Exercise goal
In the entries below, find the line with "yellow brick C1" and the line with "blue tile C10 level 2 -> blue tile E8 level 1". Reproduce those two lines and every line between them exactly, and nothing more.

Material shown
+++

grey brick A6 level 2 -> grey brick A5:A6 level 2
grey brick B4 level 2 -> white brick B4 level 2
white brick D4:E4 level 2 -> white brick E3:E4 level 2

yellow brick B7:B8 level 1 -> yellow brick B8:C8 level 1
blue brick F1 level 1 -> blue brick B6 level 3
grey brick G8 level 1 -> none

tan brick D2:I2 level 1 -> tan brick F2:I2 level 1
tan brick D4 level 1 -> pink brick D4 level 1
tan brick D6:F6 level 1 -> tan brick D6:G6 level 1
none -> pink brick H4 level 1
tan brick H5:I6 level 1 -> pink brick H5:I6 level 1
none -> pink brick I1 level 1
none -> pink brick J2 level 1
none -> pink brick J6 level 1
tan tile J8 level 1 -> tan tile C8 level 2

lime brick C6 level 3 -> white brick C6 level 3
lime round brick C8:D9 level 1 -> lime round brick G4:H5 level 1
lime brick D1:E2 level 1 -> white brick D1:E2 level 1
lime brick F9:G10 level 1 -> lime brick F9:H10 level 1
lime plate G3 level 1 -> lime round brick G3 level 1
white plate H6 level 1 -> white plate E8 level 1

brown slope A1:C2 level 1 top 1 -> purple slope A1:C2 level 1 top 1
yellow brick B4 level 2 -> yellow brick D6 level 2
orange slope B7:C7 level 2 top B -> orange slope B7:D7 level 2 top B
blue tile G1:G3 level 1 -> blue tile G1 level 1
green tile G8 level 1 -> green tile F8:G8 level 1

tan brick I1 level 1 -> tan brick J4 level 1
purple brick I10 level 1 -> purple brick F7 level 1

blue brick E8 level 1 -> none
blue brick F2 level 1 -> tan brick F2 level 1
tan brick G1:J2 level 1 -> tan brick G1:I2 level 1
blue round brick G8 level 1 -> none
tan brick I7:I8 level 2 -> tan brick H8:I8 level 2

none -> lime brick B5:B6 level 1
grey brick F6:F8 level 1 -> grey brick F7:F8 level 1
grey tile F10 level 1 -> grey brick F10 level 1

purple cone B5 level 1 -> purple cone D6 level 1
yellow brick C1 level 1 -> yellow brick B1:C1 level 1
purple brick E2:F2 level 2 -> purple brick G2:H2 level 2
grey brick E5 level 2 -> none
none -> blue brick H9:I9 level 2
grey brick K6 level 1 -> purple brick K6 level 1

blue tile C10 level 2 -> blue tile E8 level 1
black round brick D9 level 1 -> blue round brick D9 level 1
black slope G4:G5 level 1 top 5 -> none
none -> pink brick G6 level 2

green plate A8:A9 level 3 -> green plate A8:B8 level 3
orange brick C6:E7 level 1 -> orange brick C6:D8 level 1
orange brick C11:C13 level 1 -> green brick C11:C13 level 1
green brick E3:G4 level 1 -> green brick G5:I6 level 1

+++

Answer section
yellow brick C1 level 1 -> yellow brick B1:C1 level 1
purple brick E2:F2 level 2 -> purple brick G2:H2 level 2
grey brick E5 level 2 -> none
none -> blue brick H9:I9 level 2
grey brick K6 level 1 -> purple brick K6 level 1

blue tile C10 level 2 -> blue tile E8 level 1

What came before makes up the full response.